*Work instruction*: Repeat exactly the line that contains "LIGHT2 pin OUT: D18 -> VN" and every line after it, down to the last line of the entries below. Do not include pictures.

::::

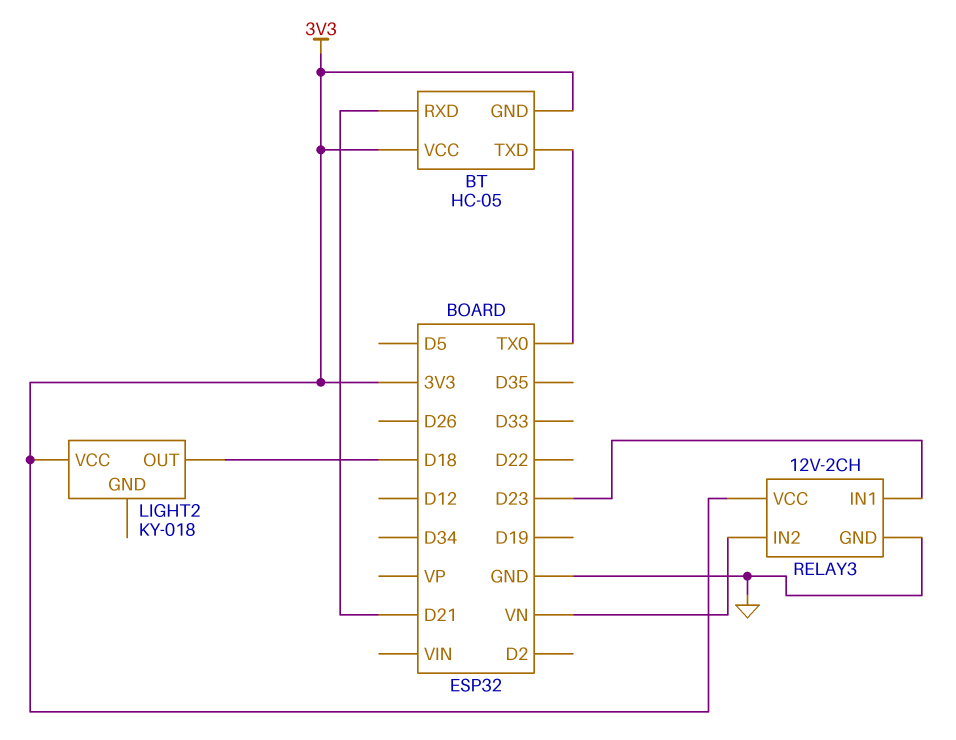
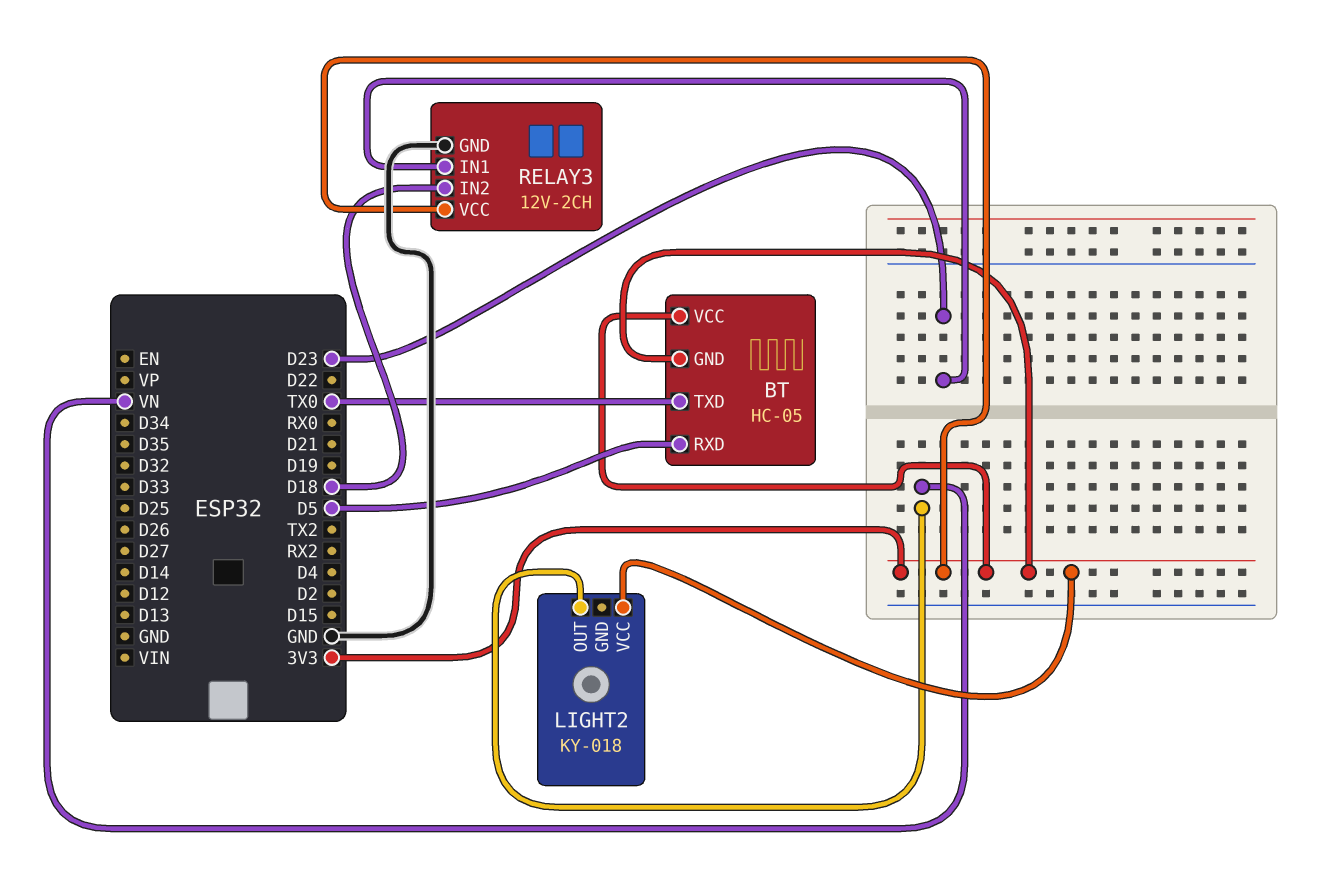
BT pin RXD: D21 -> D5
LIGHT2 pin OUT: D18 -> VN
RELAY3 pin IN2: VN -> D18

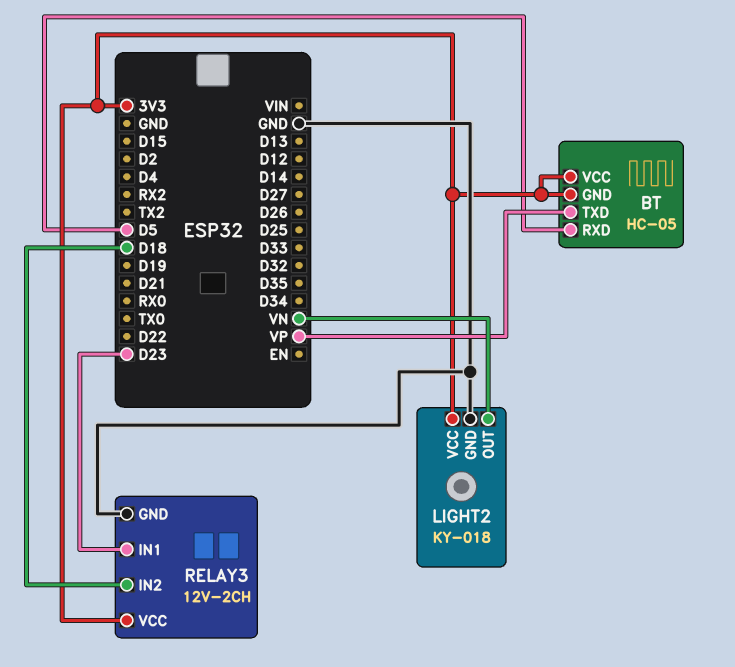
BT pin TXD: TX0 -> VP
LIGHT2 pin GND: none -> GND

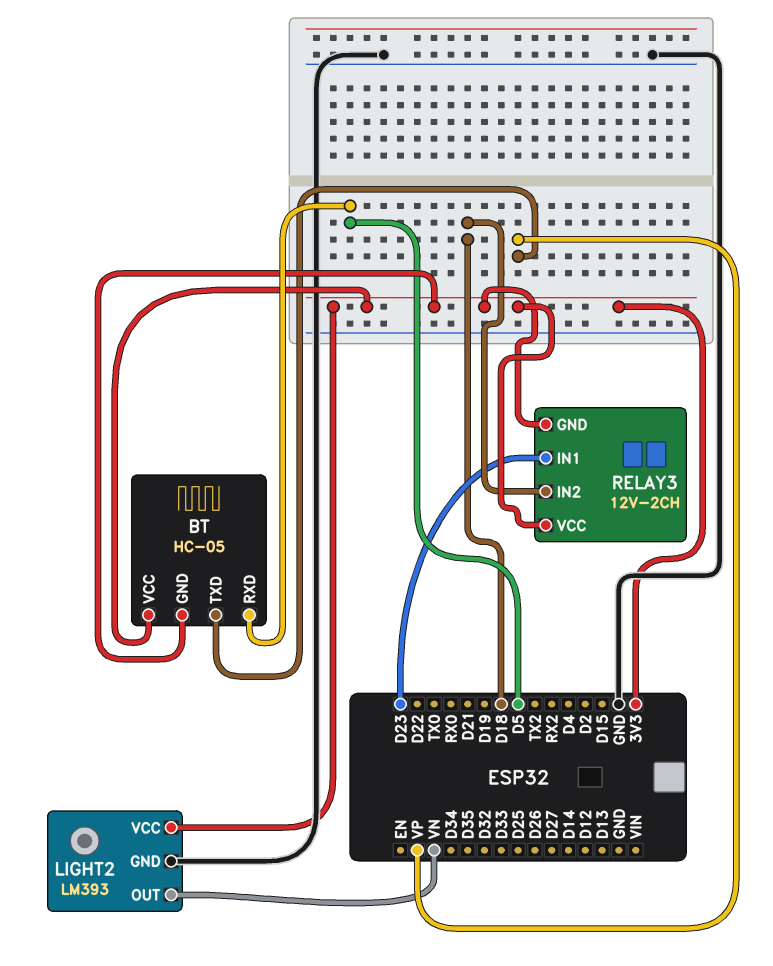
LIGHT2: KY-018 -> LM393
RELAY3 pin GND: GND -> 3V3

::::

*Result for this task*:
LIGHT2 pin OUT: D18 -> VN
RELAY3 pin IN2: VN -> D18

BT pin TXD: TX0 -> VP
LIGHT2 pin GND: none -> GND

LIGHT2: KY-018 -> LM393
RELAY3 pin GND: GND -> 3V3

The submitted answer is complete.